• [Task to carry out] Below is a listing from which only part is wanted; return exactly the lines from the one with "orange diamond: (792, 130)" up to and including the one with "red star: (834, 447) -> (1741, 848), moved".

BEGIN Task input

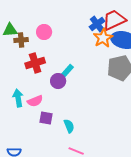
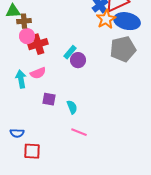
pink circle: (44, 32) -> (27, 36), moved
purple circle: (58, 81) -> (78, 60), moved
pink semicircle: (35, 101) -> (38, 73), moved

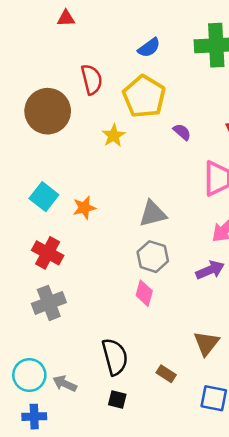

END Task input
BEGIN Task input

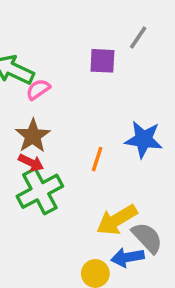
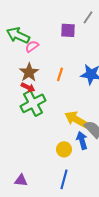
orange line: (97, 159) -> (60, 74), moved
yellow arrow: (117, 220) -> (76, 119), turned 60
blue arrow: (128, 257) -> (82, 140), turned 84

END Task input
BEGIN Task input

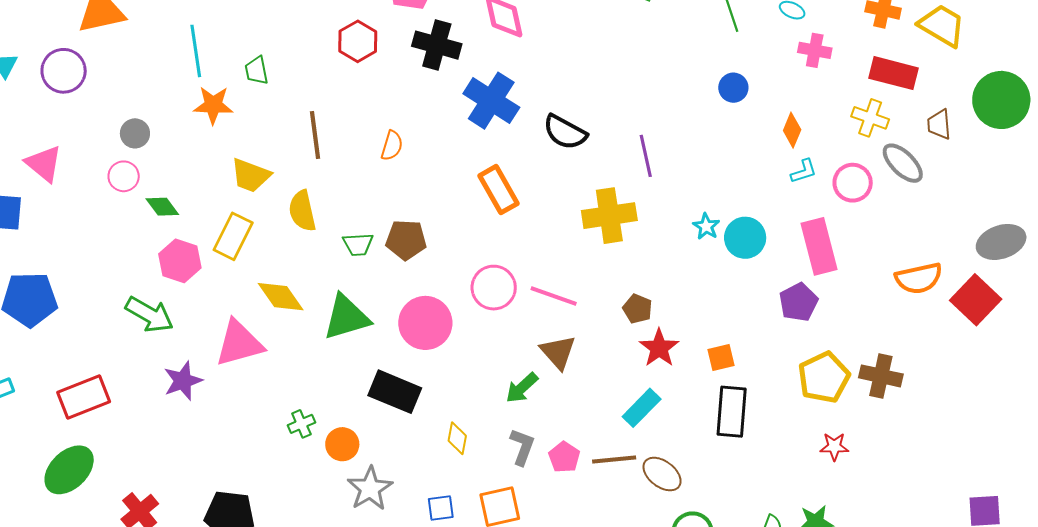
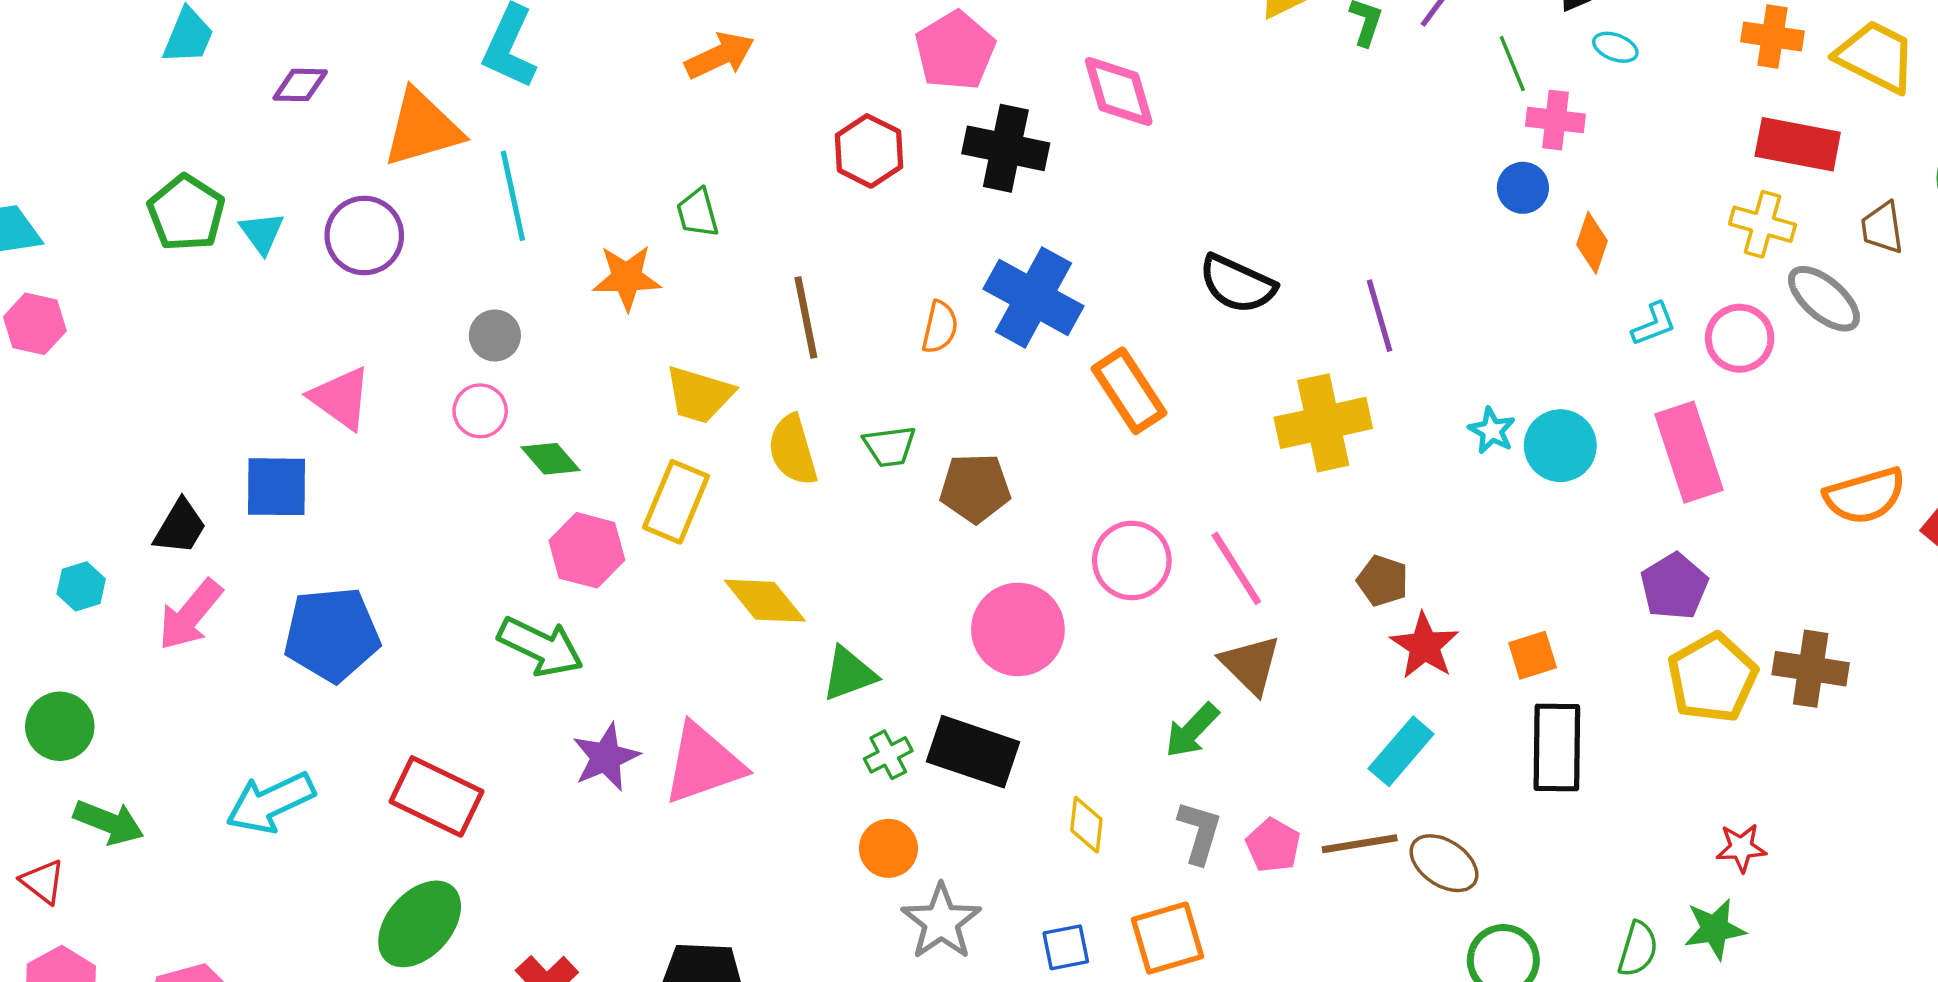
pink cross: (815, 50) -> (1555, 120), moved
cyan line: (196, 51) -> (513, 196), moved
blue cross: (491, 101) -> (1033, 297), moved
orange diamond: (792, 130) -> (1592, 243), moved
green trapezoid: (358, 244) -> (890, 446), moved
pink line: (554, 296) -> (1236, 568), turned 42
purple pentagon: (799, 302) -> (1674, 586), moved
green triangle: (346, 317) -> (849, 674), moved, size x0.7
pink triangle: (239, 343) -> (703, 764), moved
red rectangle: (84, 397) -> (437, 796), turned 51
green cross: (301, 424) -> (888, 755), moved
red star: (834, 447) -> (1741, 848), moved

END Task input

• [Exercise response]
orange diamond: (792, 130) -> (1592, 243), moved
green trapezoid: (358, 244) -> (890, 446), moved
pink line: (554, 296) -> (1236, 568), turned 42
purple pentagon: (799, 302) -> (1674, 586), moved
green triangle: (346, 317) -> (849, 674), moved, size x0.7
pink triangle: (239, 343) -> (703, 764), moved
red rectangle: (84, 397) -> (437, 796), turned 51
green cross: (301, 424) -> (888, 755), moved
red star: (834, 447) -> (1741, 848), moved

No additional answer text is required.